■ **DIRECTIONS**: Copy the lines from the line containing "Nisha [446, 757]" up to and including the line containing "sheer [220, 775]", changing "midpoint" to "center point" and keeping all else the same. Leave the pictures out.

=====

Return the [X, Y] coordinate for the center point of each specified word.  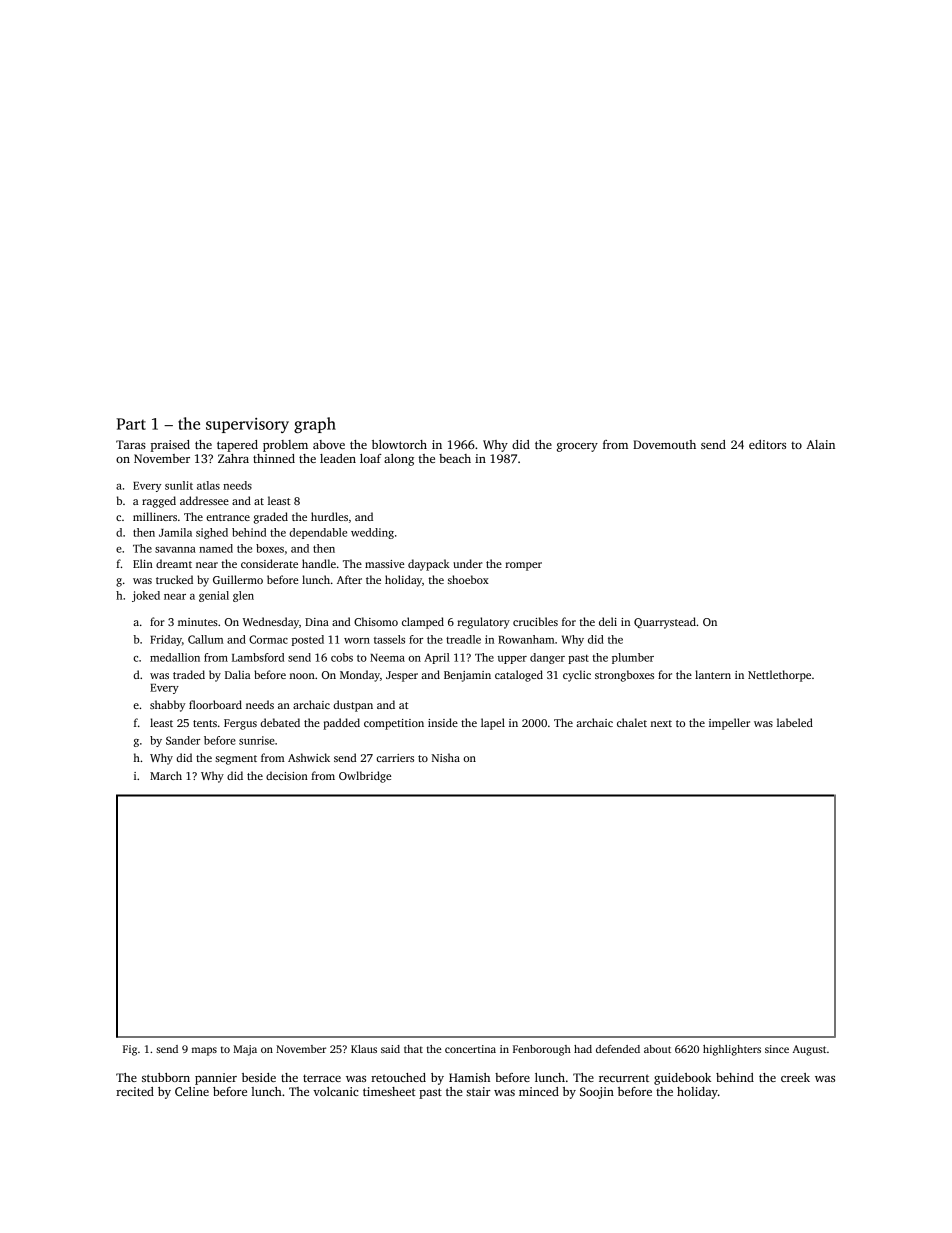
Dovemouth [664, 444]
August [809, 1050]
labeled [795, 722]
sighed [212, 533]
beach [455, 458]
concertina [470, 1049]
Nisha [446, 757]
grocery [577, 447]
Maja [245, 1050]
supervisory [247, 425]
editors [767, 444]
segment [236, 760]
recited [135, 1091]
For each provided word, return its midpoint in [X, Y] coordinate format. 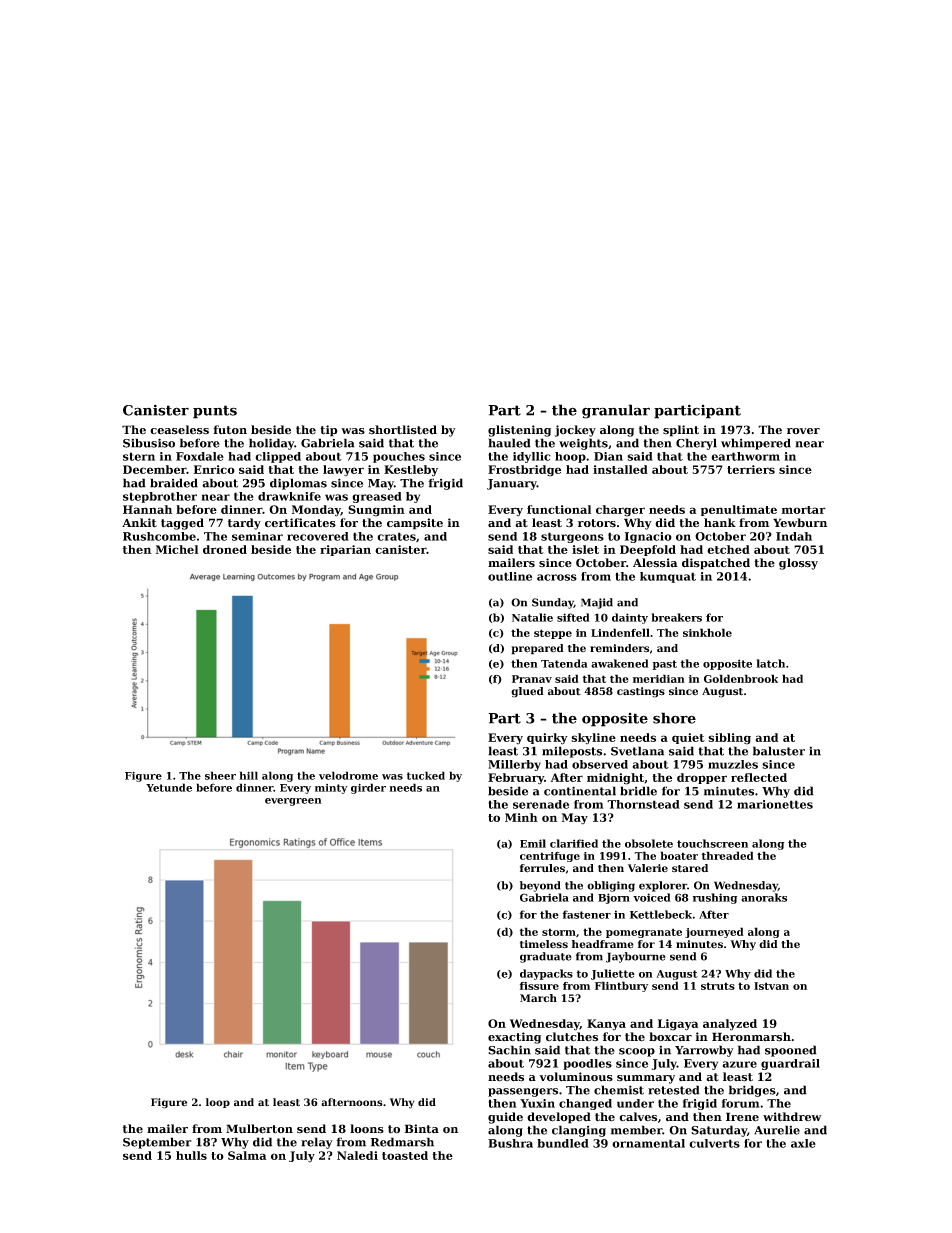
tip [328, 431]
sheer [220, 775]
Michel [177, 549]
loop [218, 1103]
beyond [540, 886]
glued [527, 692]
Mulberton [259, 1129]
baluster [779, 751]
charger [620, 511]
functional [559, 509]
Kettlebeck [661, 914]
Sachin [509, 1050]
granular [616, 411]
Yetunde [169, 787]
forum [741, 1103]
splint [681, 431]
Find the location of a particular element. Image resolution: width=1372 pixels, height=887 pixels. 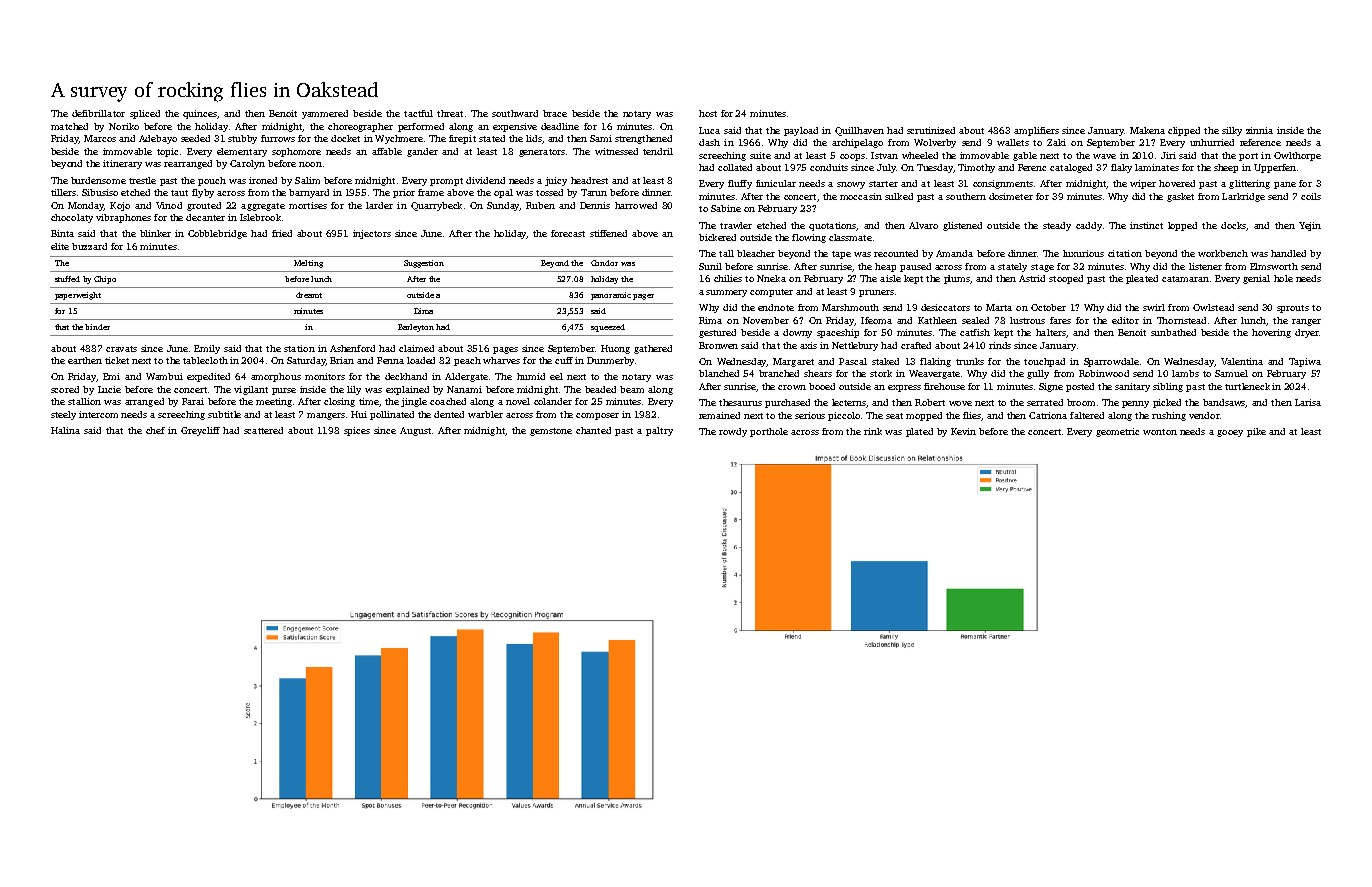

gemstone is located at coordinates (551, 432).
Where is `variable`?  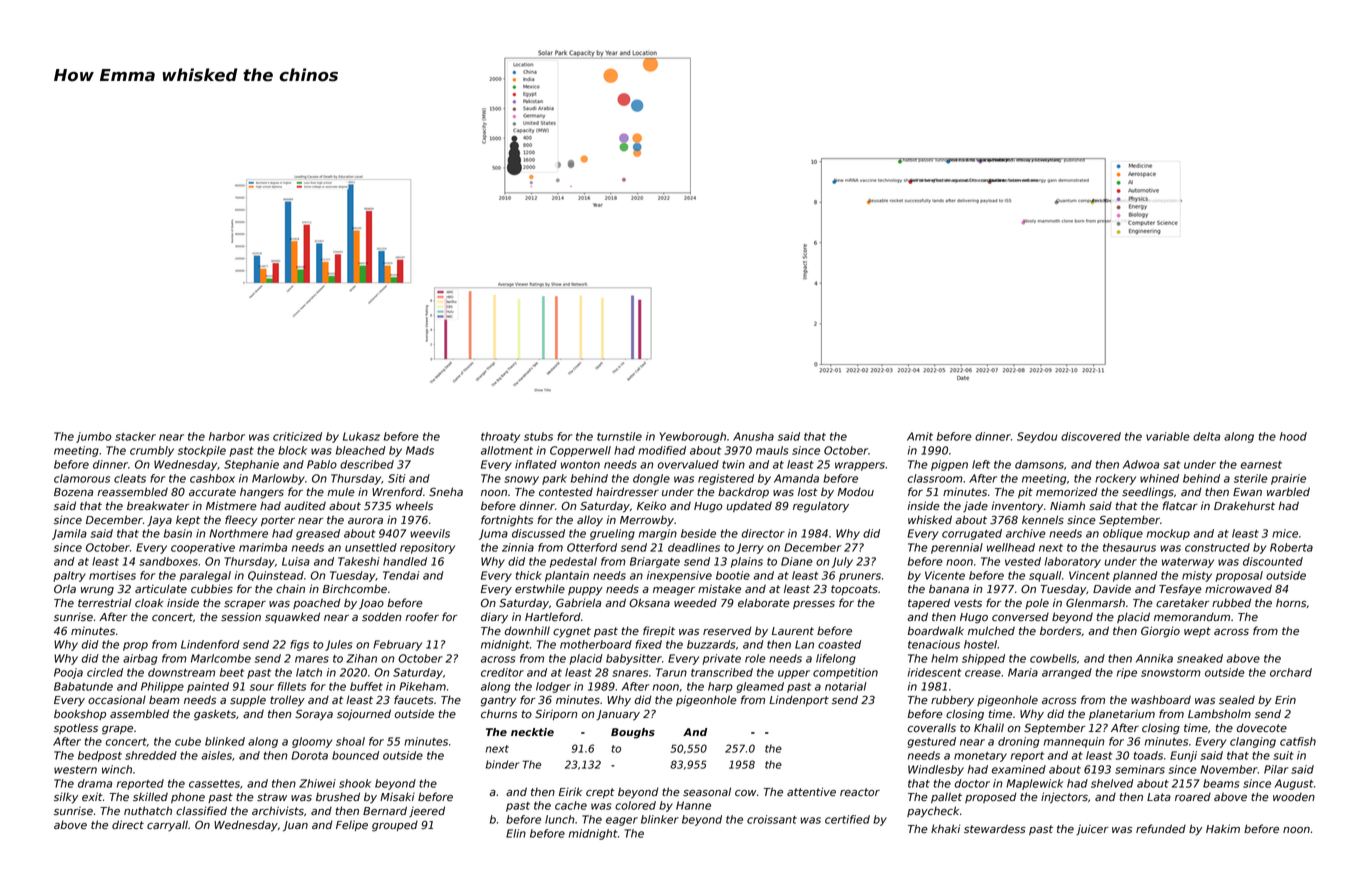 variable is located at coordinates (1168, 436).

=====

■ **OUTPUT OF THE EXERCISE**:
Nisha [446, 757]
grocery [577, 447]
Maja [245, 1050]
supervisory [247, 425]
editors [767, 444]
segment [236, 760]
recited [135, 1091]
For each provided word, return its center point in [X, Y] coordinate format. 
tip [328, 431]
sheer [220, 775]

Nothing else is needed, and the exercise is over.